Exercise brief> Count how many of the lines below contain the string "office", treating uppercase and lowercase as different, and reply with that number alone.

Raw data>
###
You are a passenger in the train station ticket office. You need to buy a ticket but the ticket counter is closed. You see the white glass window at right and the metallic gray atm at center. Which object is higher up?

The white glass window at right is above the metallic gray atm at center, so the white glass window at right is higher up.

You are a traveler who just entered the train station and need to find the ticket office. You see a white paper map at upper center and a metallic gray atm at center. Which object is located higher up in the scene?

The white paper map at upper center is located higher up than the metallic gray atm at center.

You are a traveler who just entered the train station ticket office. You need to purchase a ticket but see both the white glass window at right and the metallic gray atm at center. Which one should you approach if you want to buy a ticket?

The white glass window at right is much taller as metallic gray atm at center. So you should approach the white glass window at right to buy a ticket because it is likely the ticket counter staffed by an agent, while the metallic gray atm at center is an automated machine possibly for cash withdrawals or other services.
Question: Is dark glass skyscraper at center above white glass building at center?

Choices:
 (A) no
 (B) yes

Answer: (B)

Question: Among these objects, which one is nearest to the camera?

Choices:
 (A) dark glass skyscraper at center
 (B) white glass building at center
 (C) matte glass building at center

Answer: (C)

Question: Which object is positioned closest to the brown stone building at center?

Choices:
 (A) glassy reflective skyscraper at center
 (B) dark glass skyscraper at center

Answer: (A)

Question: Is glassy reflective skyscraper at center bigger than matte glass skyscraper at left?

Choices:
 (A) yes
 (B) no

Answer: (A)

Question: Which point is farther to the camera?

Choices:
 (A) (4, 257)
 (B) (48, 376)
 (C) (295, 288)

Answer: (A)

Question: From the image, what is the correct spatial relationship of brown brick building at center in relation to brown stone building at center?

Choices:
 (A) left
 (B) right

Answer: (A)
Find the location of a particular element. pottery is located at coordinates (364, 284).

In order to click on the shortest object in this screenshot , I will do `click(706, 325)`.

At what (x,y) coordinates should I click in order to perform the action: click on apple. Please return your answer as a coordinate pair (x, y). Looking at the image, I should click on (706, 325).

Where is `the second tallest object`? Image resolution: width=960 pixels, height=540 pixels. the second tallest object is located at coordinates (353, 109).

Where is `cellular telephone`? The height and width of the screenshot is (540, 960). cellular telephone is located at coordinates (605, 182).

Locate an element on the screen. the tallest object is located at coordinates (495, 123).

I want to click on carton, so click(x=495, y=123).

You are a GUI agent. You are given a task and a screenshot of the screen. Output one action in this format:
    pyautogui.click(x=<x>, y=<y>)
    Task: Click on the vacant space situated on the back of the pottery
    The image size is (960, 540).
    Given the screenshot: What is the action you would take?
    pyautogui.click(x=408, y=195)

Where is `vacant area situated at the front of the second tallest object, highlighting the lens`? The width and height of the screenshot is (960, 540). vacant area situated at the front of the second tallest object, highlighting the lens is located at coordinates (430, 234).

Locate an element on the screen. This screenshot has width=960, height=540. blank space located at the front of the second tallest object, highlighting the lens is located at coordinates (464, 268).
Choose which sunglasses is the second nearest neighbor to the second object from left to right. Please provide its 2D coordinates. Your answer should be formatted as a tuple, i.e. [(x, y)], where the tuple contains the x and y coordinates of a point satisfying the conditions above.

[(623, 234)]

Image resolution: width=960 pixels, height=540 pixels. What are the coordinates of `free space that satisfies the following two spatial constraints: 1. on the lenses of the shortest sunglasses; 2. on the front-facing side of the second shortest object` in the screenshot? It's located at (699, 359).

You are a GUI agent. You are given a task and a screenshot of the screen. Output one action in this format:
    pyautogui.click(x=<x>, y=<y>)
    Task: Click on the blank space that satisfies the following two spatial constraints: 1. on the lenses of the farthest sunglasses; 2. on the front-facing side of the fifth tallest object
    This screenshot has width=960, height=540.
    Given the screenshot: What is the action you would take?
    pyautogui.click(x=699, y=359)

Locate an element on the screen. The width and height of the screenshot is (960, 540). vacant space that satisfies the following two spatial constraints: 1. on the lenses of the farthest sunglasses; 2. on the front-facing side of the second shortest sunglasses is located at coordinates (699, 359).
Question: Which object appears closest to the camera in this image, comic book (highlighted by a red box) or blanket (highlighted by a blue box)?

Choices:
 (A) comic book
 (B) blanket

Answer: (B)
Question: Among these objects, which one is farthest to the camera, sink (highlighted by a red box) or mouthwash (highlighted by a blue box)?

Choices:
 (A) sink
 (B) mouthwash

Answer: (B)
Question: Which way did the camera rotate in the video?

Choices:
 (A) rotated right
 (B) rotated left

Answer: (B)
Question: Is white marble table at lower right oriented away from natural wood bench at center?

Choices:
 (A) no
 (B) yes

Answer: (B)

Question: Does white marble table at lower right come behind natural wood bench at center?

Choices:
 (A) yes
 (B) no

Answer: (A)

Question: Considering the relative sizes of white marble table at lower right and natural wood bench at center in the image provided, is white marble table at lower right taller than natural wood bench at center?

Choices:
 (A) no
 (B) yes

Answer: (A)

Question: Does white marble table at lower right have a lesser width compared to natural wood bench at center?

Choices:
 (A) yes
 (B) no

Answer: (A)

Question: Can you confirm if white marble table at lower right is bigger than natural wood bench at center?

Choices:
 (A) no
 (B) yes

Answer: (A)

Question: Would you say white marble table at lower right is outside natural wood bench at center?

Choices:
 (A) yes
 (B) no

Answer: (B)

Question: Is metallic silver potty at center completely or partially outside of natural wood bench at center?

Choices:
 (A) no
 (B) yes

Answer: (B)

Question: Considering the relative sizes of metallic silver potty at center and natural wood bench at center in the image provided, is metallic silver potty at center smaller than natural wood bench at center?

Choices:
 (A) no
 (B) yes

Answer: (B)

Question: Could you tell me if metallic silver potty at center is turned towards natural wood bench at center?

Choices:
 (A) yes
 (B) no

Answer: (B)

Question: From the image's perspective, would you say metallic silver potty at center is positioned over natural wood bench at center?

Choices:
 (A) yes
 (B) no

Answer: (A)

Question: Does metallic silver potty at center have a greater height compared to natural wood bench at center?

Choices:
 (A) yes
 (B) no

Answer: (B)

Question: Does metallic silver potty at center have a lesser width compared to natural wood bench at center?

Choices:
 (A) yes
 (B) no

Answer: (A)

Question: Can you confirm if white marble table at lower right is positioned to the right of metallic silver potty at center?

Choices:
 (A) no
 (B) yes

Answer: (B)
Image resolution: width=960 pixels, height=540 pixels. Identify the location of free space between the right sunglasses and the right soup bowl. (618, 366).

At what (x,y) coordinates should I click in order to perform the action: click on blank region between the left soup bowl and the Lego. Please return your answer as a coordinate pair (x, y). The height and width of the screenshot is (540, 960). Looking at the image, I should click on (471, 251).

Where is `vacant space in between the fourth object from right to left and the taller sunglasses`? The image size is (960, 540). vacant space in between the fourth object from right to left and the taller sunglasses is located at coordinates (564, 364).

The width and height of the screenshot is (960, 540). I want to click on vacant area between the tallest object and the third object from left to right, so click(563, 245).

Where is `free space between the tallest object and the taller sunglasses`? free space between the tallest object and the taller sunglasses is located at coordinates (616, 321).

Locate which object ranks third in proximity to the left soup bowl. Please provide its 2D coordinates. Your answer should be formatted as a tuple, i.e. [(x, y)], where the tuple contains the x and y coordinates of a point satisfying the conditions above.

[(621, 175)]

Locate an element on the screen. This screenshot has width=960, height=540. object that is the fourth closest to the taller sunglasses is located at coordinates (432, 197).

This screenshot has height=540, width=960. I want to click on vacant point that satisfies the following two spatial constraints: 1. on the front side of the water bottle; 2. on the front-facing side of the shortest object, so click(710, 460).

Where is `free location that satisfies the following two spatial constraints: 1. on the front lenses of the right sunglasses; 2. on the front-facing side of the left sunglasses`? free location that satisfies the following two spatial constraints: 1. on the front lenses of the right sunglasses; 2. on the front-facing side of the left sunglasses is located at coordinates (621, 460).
###
Solution for this problem> 3